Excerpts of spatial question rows
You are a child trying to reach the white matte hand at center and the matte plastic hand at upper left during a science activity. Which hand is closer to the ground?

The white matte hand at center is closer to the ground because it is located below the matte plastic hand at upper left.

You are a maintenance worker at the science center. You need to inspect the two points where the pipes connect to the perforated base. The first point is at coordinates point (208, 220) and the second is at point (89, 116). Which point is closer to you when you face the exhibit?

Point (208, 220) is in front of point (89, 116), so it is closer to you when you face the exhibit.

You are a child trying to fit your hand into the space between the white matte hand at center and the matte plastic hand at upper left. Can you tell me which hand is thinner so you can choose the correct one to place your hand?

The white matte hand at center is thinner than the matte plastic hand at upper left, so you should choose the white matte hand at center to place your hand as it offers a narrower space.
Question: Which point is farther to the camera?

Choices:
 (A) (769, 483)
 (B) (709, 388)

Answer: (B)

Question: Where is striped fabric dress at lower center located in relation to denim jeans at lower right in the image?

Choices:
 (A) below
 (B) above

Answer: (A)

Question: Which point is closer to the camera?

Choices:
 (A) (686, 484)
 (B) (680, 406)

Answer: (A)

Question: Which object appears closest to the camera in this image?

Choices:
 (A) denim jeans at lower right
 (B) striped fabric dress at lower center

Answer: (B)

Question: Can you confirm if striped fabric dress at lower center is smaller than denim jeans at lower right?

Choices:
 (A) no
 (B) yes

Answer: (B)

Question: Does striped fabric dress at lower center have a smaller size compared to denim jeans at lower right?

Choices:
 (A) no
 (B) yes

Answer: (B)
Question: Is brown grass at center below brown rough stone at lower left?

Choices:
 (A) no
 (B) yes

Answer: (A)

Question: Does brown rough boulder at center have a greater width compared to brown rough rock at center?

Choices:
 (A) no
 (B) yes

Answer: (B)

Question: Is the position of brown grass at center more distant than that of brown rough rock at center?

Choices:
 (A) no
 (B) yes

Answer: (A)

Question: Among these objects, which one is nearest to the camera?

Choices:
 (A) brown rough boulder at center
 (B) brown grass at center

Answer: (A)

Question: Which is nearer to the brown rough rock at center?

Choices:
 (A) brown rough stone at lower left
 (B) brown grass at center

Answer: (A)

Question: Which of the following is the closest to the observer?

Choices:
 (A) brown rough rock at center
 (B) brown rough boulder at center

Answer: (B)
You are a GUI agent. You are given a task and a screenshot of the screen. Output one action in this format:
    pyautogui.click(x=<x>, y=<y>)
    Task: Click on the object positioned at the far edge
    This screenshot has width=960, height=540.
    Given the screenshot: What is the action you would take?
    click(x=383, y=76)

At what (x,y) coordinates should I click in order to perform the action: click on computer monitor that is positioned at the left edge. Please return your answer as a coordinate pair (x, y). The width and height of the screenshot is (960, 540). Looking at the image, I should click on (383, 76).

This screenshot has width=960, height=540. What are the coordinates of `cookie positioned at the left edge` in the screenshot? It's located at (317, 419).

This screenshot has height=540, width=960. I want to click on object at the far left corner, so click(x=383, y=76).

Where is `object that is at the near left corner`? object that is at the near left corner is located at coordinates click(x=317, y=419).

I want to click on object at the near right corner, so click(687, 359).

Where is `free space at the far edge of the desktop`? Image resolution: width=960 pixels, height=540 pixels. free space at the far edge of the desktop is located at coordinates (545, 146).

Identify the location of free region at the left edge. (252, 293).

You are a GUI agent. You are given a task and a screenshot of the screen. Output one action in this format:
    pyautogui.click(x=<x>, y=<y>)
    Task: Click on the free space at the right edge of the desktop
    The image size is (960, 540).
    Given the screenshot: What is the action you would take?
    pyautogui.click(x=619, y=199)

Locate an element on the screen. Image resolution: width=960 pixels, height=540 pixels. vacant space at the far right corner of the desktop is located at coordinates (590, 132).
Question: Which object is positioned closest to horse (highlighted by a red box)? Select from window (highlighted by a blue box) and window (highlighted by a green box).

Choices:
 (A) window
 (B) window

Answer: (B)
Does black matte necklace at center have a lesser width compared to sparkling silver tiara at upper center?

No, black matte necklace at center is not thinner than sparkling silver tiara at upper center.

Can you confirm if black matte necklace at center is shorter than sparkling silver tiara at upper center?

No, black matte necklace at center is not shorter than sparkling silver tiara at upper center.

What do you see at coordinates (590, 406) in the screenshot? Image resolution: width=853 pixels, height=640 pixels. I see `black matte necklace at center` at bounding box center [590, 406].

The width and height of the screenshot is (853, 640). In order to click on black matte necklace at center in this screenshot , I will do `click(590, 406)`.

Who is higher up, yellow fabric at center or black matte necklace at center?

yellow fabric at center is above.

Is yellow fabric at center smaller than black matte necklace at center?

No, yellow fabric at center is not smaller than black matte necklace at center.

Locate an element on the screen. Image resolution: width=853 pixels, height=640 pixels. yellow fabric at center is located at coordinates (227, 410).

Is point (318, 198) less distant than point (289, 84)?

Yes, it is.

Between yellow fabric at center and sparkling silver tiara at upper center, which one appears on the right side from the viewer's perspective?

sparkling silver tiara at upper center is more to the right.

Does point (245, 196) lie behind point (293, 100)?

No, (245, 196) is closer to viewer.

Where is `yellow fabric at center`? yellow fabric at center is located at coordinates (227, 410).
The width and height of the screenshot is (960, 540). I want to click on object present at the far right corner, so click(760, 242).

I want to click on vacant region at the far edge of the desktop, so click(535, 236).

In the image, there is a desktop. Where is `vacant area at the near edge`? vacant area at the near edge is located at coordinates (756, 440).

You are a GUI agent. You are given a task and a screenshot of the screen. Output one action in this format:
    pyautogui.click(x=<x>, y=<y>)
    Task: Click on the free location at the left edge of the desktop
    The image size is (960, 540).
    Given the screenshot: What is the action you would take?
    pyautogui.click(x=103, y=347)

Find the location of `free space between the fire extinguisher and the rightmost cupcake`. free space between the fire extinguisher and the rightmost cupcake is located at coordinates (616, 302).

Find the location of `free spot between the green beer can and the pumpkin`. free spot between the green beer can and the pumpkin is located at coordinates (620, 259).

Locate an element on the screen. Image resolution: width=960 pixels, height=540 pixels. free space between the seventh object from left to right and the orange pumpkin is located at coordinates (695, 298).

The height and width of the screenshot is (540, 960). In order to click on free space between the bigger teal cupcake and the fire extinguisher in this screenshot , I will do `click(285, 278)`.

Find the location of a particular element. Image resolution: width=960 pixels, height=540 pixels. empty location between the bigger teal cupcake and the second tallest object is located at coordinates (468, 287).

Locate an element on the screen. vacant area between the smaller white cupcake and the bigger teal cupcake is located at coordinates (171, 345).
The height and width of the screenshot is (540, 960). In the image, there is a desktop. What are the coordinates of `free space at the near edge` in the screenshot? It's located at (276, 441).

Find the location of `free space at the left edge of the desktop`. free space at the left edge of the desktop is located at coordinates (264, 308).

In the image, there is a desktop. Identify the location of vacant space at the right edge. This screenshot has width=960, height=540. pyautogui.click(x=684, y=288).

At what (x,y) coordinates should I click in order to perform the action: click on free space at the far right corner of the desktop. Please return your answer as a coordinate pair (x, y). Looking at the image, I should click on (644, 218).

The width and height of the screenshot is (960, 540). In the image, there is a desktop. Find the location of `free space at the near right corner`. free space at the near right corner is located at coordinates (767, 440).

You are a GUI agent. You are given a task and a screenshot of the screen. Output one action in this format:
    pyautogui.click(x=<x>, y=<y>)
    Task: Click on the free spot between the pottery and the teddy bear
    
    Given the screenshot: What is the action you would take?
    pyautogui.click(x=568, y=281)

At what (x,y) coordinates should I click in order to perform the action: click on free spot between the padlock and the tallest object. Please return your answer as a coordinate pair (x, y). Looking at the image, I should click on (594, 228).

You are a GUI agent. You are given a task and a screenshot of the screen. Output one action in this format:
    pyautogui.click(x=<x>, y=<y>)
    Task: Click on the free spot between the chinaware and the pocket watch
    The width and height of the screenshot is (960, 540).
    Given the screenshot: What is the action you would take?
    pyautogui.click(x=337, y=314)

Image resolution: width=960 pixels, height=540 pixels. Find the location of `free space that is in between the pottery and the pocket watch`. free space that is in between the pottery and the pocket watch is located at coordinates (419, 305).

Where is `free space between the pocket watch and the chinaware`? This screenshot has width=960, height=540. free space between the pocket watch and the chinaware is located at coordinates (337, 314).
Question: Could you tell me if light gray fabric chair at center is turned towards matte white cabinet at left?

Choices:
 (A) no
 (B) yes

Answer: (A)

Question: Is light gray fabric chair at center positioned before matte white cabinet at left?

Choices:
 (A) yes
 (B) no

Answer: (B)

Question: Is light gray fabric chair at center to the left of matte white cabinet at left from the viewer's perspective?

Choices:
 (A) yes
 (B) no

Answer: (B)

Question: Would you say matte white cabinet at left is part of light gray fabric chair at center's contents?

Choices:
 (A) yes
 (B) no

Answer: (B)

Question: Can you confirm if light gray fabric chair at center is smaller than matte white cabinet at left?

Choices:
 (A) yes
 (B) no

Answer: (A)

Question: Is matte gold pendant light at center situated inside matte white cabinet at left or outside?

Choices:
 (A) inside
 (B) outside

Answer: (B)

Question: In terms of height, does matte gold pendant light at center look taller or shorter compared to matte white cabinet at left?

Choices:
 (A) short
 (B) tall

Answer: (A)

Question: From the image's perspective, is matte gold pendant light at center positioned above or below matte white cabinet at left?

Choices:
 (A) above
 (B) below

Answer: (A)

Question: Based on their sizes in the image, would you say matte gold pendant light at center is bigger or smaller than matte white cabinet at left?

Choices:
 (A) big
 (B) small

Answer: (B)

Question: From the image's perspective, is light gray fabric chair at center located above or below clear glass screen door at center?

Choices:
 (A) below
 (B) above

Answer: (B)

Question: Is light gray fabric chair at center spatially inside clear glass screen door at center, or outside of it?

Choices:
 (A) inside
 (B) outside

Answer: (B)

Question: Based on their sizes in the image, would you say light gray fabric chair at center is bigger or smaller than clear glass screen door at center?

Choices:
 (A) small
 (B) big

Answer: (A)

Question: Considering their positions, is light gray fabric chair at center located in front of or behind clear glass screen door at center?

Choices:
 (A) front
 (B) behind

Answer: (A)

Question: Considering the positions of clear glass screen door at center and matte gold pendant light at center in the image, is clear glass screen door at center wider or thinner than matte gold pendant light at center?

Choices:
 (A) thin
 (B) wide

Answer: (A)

• [Task description]: In the rows above, write out everything from the line containing "coordinates (545, 146)." down to the line containing "pyautogui.click(x=619, y=199)", renaming "free space" to "empty area" and keeping everything else unchanged.

• [Solved problem]:
Where is `empty area at the far edge of the desktop`? Image resolution: width=960 pixels, height=540 pixels. empty area at the far edge of the desktop is located at coordinates (545, 146).

Identify the location of free region at the left edge. (252, 293).

You are a GUI agent. You are given a task and a screenshot of the screen. Output one action in this format:
    pyautogui.click(x=<x>, y=<y>)
    Task: Click on the empty area at the right edge of the desktop
    The image size is (960, 540).
    Given the screenshot: What is the action you would take?
    pyautogui.click(x=619, y=199)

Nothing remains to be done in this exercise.